*** Opening Data under study ***

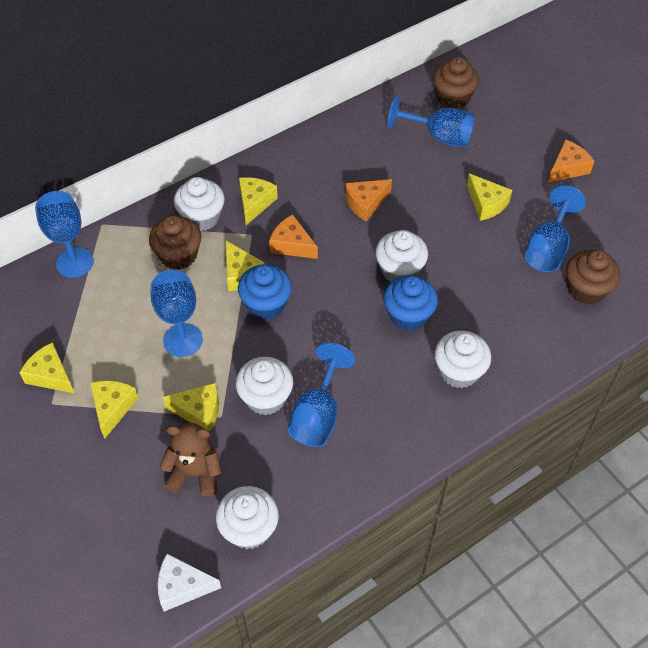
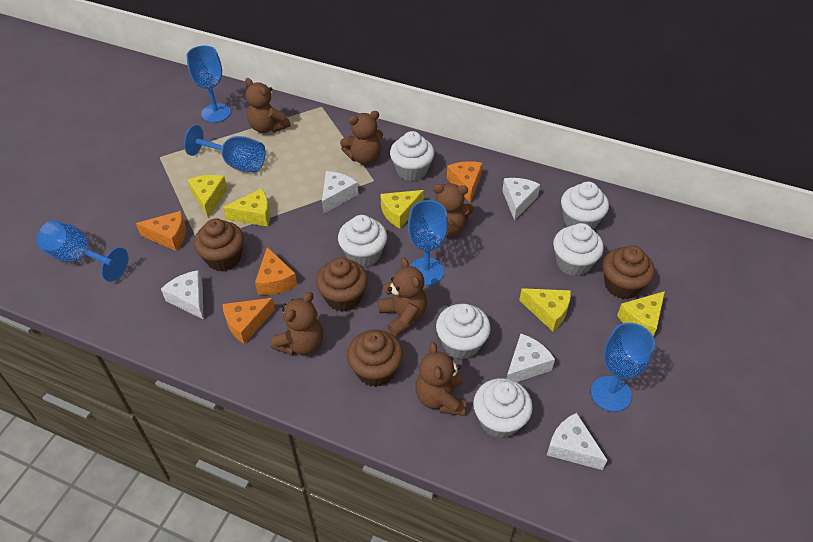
blue cupcake: 2 -> 0
brown cupcake: 3 -> 4
brown teddy bear: 1 -> 6
orange cheese: 3 -> 4
white cheese: 1 -> 5
white cupcake: 5 -> 6
yellow cheese: 6 -> 5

*** Closing Data under study ***

*Activity:*
Please reproduce the closing stretch of the records, from the line with "brown cupcake: 3 -> 4" through the last line, exactly as it stands.

*Answer for this exercise:*
brown cupcake: 3 -> 4
brown teddy bear: 1 -> 6
orange cheese: 3 -> 4
white cheese: 1 -> 5
white cupcake: 5 -> 6
yellow cheese: 6 -> 5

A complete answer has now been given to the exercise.